## Data supplied
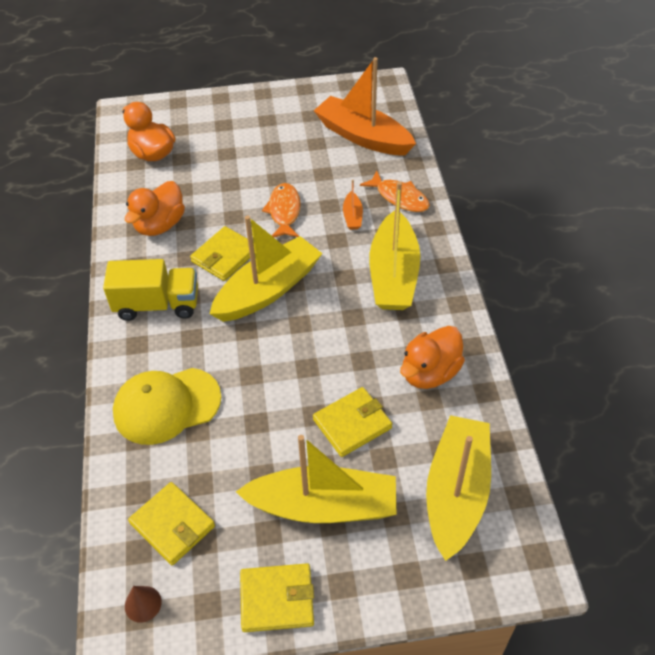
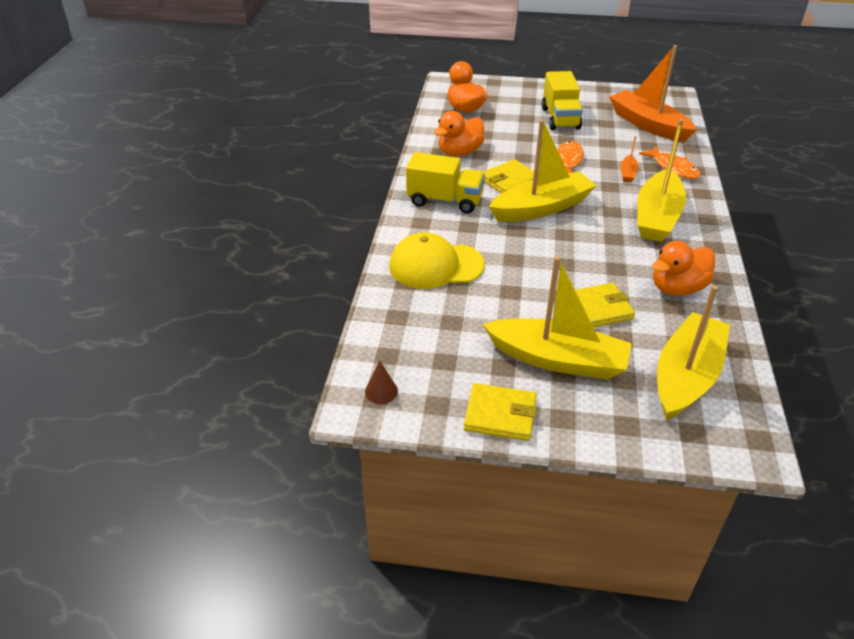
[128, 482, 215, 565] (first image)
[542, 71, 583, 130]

* * *

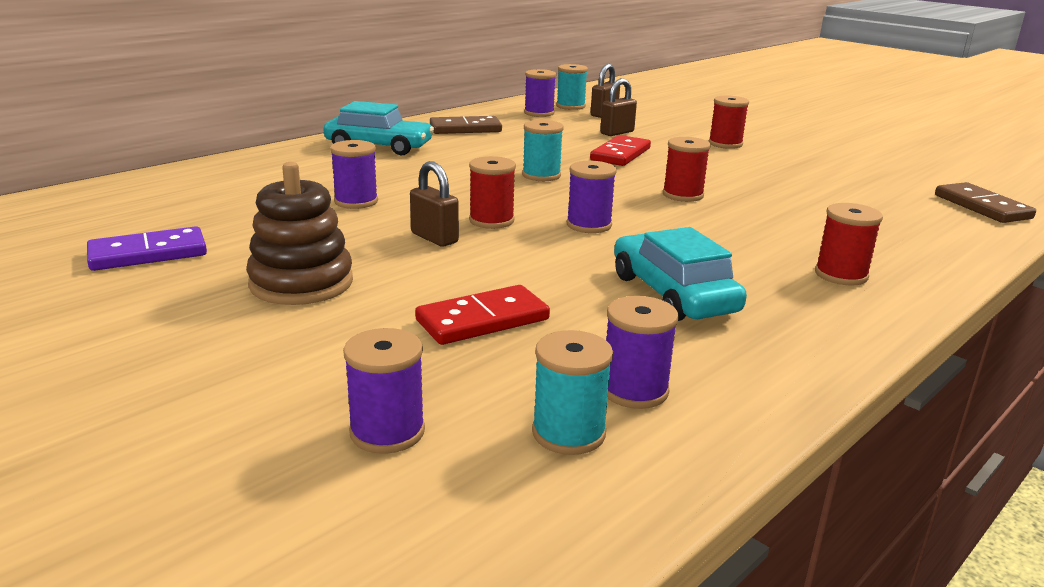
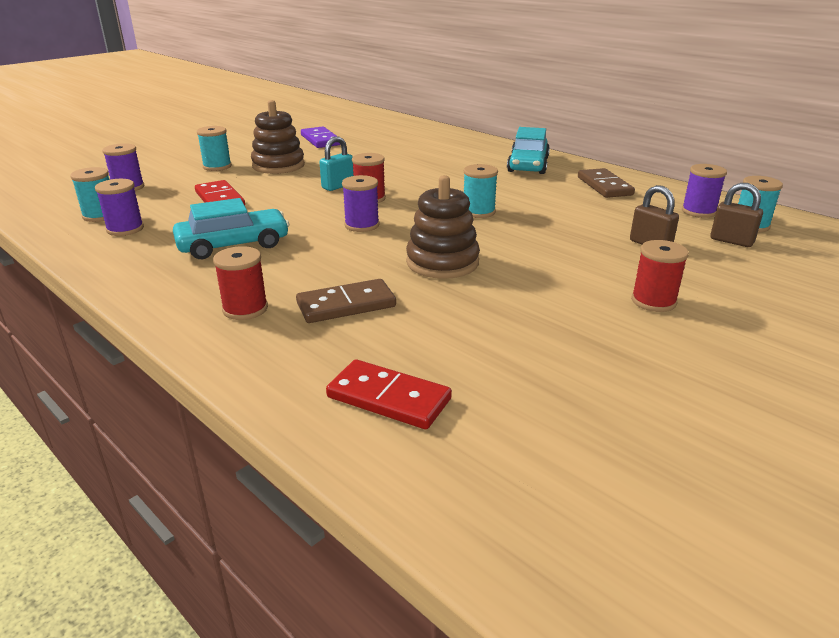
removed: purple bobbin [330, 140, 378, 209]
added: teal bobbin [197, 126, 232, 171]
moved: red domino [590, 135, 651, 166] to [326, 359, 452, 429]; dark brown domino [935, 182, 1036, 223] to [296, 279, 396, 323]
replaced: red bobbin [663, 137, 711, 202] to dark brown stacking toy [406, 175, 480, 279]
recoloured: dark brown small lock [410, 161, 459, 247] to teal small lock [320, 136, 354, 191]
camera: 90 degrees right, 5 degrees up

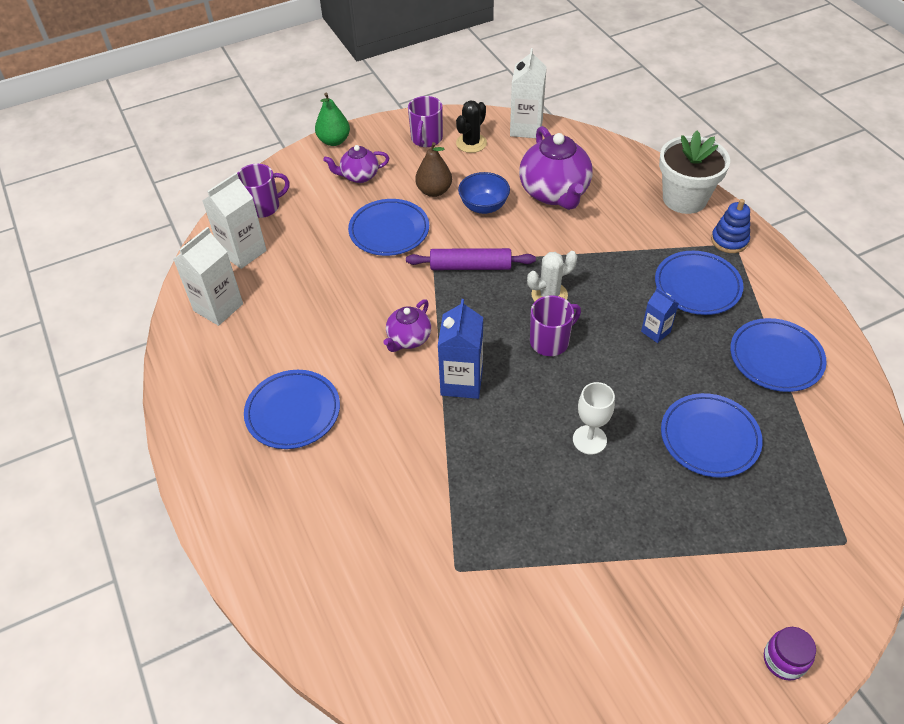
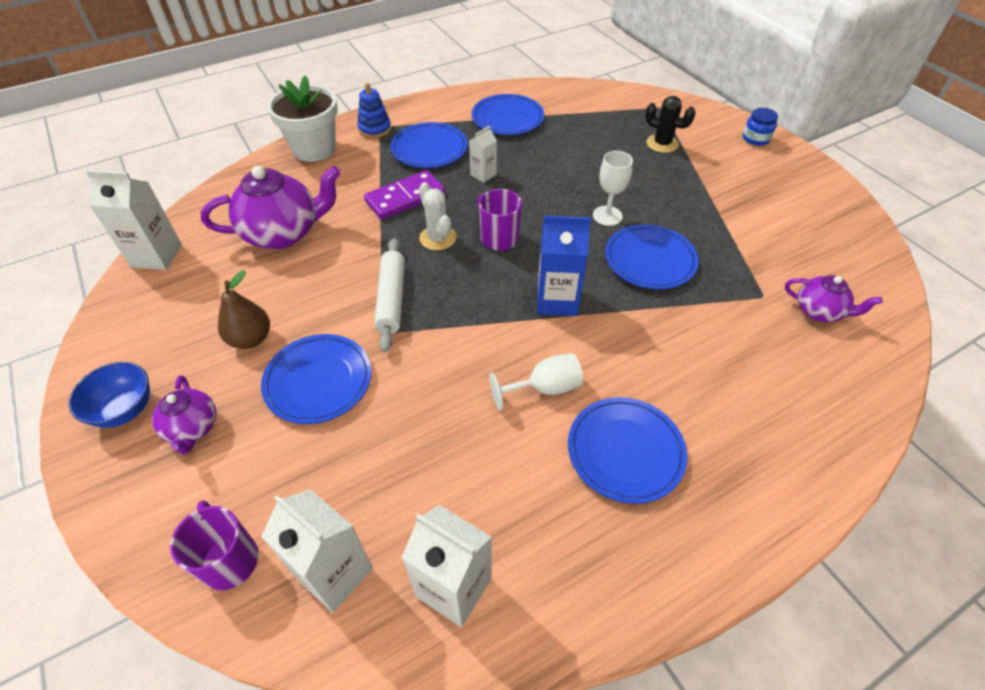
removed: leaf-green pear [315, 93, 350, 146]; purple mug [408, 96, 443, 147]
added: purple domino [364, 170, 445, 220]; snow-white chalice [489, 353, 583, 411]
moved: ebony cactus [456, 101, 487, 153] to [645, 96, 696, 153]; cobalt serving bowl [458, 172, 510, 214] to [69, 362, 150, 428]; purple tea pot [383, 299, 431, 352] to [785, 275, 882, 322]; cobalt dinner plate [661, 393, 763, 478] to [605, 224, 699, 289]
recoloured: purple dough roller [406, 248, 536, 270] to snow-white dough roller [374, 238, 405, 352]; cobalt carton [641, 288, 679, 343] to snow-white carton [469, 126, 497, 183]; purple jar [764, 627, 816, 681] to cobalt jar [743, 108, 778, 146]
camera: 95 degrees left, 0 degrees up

## What is being asked
Pull out every line above that holds the word "brown".

## Result of this exercise
moved: red domino [590, 135, 651, 166] to [326, 359, 452, 429]; dark brown domino [935, 182, 1036, 223] to [296, 279, 396, 323]
replaced: red bobbin [663, 137, 711, 202] to dark brown stacking toy [406, 175, 480, 279]
recoloured: dark brown small lock [410, 161, 459, 247] to teal small lock [320, 136, 354, 191]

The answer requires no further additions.